What the task asks:
Give back, exactly and with nothing added, the lines that run from the one containing "Someone repainted the" to the final line below.

Data block:
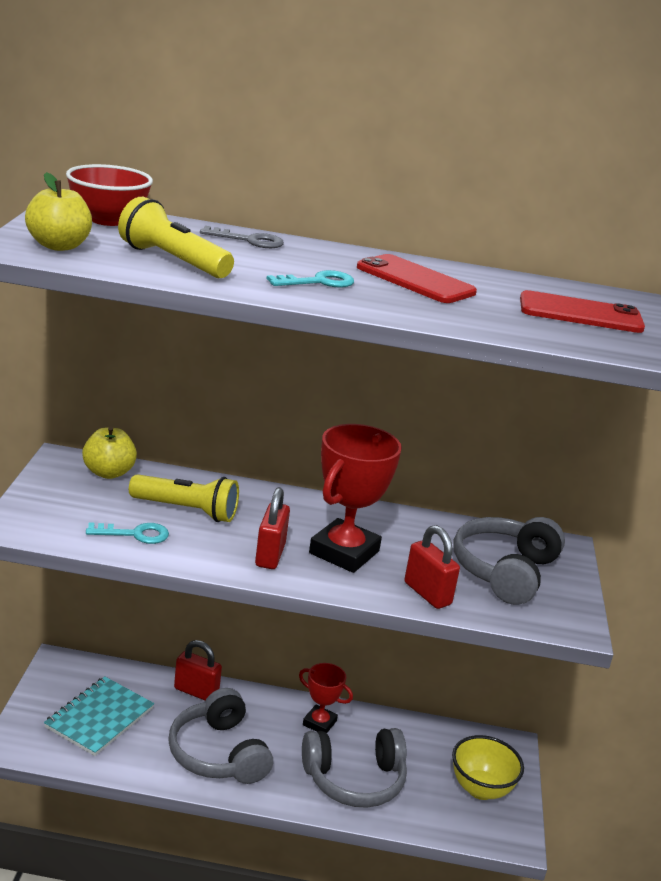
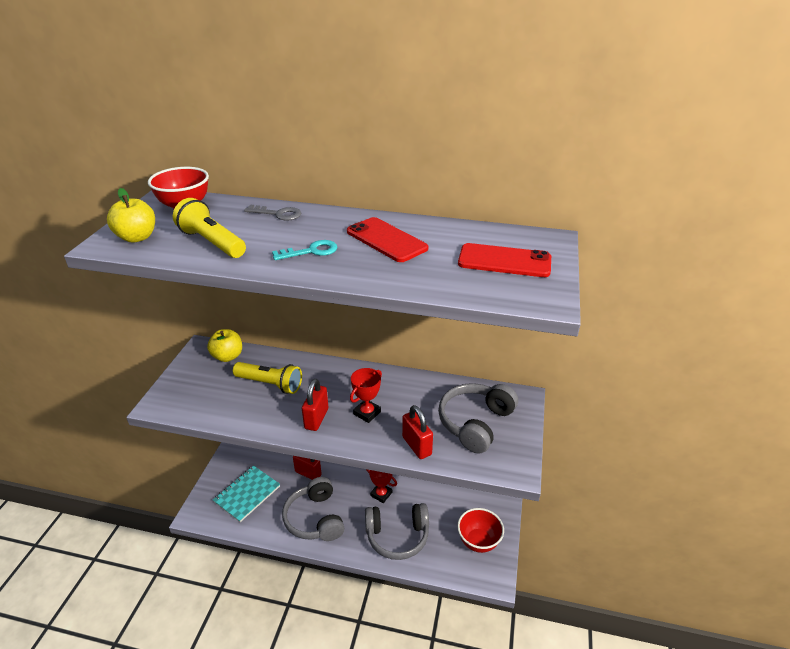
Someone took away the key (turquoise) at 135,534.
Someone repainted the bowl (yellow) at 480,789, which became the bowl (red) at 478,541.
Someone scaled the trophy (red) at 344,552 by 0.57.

Task response:
Someone repainted the bowl (yellow) at 480,789, which became the bowl (red) at 478,541.
Someone scaled the trophy (red) at 344,552 by 0.57.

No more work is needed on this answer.